- **SUPPLIED DATA**
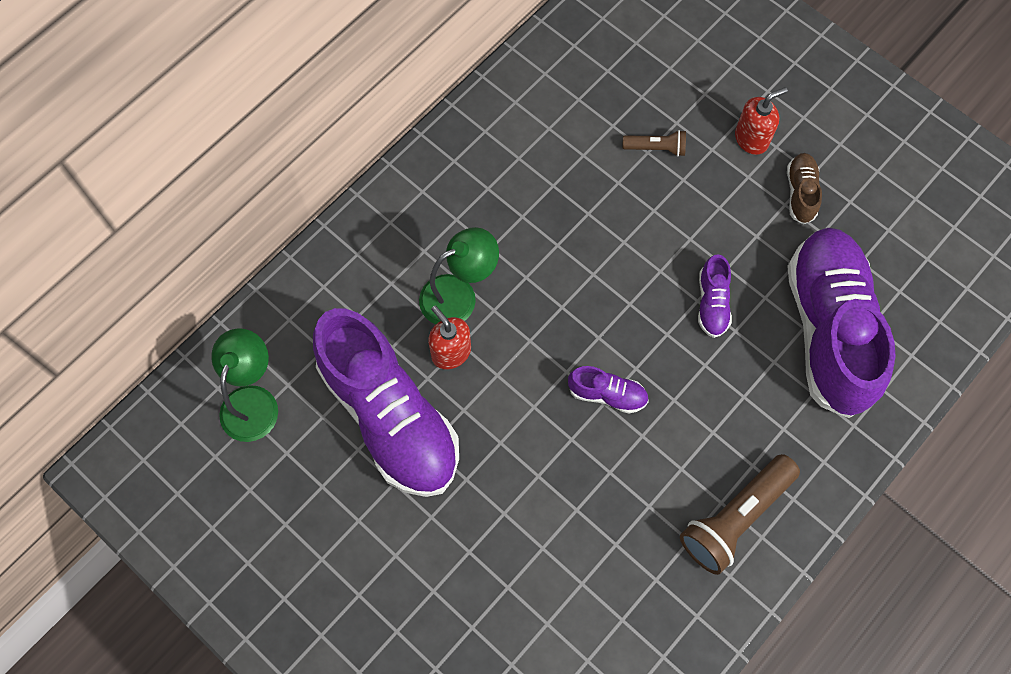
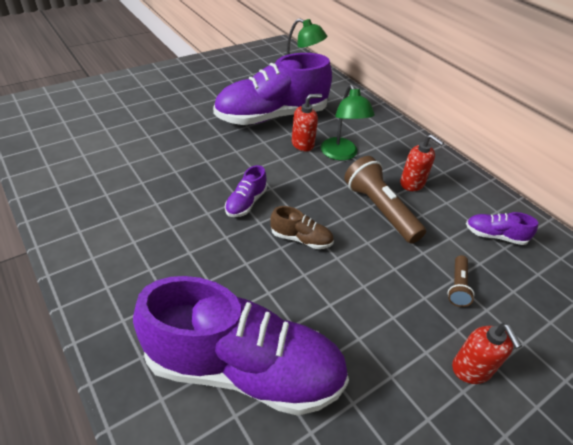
camera: 100 degrees right, 25 degrees down
(494, 198) = (412, 183): none -> red soap dispenser
(712, 303) = (298, 283): purple shoe -> purple shoe (494, 236)
(735, 518) = (117, 246): brown flashlight -> brown flashlight (380, 210)
(800, 193) = (404, 396): brown shoe -> brown shoe (301, 239)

- **REQUIRED ACTION**
If a line in the material above contains "shoe", show that line.

- **WRITTEN ANSWER**
(712, 303) = (298, 283): purple shoe -> purple shoe (494, 236)
(800, 193) = (404, 396): brown shoe -> brown shoe (301, 239)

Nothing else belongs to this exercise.